Extracted records:
☆ ☆ ☆ ☆ ☆ ☆ ☆
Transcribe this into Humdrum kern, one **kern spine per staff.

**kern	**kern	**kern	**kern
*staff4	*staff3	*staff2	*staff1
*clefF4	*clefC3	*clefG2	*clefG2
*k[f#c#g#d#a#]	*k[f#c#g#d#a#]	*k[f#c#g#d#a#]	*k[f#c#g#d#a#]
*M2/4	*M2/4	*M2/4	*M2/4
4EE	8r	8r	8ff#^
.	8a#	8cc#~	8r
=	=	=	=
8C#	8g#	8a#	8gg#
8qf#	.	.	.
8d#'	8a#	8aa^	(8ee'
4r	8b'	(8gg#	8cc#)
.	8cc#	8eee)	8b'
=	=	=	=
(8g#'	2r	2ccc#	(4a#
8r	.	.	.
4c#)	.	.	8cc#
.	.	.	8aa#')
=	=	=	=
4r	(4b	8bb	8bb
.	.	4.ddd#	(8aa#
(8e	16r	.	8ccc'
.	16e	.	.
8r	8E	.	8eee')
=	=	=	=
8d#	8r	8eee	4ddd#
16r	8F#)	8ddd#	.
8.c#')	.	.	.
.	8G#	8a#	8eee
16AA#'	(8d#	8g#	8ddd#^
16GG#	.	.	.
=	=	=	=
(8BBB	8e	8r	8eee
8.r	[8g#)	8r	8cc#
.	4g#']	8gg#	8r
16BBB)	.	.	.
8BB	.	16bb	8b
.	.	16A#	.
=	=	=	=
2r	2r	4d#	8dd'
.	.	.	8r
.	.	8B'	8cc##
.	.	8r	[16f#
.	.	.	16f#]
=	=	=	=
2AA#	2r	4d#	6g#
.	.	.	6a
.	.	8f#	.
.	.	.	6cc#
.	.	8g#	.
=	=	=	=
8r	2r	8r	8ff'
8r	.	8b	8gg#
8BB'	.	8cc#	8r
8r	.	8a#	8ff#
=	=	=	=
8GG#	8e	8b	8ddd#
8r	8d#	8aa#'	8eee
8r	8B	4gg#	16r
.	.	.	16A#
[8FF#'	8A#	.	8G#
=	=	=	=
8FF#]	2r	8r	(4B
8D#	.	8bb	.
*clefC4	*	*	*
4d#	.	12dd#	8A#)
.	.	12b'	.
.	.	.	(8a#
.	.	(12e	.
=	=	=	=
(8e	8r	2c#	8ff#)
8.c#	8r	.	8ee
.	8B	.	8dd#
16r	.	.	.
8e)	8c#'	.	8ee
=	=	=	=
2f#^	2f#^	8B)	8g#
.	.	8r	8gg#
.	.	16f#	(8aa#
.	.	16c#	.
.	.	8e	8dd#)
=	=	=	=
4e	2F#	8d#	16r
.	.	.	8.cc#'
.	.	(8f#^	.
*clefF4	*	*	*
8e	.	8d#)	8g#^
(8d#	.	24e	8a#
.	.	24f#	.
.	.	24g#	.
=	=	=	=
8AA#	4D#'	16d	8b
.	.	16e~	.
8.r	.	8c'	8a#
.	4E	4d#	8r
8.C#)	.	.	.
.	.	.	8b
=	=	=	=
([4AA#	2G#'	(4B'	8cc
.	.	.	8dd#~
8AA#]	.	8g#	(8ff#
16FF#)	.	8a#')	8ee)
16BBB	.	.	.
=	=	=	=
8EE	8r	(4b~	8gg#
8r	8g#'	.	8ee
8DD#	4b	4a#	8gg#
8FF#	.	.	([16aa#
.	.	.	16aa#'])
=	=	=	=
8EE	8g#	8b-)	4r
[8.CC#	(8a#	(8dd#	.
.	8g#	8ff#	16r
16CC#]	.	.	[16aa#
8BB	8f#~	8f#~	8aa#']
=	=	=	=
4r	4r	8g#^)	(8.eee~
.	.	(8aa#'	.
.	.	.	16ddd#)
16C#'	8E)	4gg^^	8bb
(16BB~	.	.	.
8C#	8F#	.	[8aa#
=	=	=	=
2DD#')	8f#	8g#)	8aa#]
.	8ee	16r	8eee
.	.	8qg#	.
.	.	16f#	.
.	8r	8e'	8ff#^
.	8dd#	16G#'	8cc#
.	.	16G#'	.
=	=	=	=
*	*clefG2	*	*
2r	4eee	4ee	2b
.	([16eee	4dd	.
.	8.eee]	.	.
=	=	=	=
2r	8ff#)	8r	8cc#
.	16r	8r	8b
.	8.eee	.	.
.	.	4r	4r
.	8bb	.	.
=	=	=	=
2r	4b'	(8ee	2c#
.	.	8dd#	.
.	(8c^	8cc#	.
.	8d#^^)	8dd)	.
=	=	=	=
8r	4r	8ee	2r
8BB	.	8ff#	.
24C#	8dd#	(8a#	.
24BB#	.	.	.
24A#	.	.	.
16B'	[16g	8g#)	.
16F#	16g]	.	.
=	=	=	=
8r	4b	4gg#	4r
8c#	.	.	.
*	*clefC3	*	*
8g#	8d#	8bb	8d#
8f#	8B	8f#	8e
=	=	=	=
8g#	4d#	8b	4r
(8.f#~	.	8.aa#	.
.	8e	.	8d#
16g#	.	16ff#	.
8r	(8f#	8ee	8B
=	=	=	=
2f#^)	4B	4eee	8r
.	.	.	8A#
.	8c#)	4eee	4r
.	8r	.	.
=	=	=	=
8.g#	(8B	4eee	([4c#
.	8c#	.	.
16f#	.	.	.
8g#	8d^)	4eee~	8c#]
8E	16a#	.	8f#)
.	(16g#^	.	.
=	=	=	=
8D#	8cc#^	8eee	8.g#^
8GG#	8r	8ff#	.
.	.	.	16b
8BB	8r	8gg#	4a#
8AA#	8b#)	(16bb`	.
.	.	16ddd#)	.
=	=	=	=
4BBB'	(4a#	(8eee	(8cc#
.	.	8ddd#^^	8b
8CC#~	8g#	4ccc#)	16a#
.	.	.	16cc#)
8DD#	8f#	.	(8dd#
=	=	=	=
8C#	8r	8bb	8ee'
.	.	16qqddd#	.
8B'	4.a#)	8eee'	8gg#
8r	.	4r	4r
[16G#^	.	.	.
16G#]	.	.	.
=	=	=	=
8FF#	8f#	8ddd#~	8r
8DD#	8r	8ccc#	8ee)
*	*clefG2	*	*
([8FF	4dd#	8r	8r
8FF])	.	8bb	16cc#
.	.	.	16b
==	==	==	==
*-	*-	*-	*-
☆ ☆ ☆ ☆ ☆ ☆ ☆
_Directive:_
Identify each line in the records above that contains the string "kern". Copy those lines.

_The response:_
Transcribe this into Humdrum kern, one **kern spine per staff.
**kern	**kern	**kern	**kern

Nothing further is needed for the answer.